Entries -
################

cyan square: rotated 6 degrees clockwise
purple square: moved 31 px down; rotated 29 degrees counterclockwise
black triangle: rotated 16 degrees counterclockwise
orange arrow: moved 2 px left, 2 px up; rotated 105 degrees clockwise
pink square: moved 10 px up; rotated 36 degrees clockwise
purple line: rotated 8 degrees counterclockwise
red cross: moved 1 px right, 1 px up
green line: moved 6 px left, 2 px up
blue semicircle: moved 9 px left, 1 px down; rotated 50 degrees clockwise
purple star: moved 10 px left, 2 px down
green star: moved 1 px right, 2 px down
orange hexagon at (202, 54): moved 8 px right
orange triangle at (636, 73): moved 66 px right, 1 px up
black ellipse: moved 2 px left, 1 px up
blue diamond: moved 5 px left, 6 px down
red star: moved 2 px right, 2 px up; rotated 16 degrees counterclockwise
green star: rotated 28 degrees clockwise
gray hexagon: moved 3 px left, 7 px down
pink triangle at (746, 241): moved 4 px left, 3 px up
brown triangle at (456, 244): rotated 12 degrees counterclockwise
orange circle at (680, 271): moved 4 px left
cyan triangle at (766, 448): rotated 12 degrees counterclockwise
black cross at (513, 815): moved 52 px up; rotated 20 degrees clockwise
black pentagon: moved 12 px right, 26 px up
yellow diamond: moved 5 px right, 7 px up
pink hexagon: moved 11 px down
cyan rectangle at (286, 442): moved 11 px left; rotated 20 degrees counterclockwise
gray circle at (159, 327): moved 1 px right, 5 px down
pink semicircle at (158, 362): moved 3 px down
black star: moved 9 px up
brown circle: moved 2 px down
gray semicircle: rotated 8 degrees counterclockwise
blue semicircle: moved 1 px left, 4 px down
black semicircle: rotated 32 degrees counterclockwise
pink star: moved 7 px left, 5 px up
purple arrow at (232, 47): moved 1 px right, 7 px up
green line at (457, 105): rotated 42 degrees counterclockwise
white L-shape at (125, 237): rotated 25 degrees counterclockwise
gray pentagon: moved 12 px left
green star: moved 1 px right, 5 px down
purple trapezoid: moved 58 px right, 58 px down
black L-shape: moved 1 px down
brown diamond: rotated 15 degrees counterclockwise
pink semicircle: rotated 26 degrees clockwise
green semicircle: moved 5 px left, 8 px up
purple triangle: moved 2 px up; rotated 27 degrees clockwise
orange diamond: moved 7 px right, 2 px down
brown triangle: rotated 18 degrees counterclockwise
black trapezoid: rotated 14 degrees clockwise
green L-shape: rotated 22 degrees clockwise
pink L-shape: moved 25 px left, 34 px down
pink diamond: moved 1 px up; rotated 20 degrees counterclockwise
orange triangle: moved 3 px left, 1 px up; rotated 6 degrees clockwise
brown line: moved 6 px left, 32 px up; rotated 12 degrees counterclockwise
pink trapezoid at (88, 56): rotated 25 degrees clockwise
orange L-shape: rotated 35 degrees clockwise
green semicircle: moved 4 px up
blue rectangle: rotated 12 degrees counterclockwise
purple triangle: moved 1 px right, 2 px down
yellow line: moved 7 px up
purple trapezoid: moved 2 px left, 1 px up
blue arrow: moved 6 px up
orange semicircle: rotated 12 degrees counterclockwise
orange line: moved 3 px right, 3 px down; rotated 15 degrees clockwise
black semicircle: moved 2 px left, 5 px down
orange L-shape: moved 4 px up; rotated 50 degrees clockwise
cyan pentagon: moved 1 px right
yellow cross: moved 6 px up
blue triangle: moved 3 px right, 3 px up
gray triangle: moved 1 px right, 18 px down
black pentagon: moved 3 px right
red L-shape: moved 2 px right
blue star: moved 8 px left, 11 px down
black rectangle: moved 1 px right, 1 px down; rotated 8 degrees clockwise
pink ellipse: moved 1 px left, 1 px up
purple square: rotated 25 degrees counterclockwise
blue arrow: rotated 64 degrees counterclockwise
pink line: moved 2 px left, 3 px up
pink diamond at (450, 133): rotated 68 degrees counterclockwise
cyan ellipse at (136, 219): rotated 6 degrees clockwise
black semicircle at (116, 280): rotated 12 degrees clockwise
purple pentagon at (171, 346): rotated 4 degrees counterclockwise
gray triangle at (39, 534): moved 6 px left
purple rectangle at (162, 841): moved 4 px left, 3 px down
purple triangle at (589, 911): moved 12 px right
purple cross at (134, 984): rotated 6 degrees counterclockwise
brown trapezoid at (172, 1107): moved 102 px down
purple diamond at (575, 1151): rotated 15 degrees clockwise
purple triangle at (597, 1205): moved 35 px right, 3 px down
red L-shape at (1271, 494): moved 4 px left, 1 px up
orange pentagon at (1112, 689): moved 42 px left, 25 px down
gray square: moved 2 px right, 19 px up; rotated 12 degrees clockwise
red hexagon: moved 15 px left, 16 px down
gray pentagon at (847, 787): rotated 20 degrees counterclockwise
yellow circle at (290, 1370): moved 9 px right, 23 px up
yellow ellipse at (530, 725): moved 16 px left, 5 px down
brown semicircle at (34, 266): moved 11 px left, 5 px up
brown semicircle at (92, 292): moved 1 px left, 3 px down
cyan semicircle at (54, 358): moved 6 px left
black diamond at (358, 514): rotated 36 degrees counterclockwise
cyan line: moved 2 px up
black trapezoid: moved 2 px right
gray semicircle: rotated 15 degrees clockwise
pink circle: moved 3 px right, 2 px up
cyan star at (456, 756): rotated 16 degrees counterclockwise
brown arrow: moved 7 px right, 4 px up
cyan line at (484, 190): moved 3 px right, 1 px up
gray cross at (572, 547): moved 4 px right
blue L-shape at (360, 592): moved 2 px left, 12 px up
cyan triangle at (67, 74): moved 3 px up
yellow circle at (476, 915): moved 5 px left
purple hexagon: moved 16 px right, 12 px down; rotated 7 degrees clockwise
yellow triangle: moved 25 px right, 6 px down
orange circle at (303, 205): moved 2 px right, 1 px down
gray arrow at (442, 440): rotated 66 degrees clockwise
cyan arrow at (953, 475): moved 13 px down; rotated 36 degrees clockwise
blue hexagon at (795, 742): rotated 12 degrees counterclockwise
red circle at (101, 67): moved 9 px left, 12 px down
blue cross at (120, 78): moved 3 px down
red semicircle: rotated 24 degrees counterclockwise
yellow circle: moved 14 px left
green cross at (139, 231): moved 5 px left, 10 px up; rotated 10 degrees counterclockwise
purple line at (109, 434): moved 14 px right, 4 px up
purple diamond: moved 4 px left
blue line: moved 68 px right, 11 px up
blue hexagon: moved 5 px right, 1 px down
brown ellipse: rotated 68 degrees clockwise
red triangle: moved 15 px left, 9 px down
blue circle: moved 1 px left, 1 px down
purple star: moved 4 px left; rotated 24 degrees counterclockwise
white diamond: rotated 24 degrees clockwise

################

Direction -
Rewrite the lines above as a numbered list, starting from the first line and ending with the line containing "blue semicircle: moved 9", inclusive. Omit blank lines.

Exercise response -
1. cyan square: rotated 6 degrees clockwise
2. purple square: moved 31 px down; rotated 29 degrees counterclockwise
3. black triangle: rotated 16 degrees counterclockwise
4. orange arrow: moved 2 px left, 2 px up; rotated 105 degrees clockwise
5. pink square: moved 10 px up; rotated 36 degrees clockwise
6. purple line: rotated 8 degrees counterclockwise
7. red cross: moved 1 px right, 1 px up
8. green line: moved 6 px left, 2 px up
9. blue semicircle: moved 9 px left, 1 px down; rotated 50 degrees clockwise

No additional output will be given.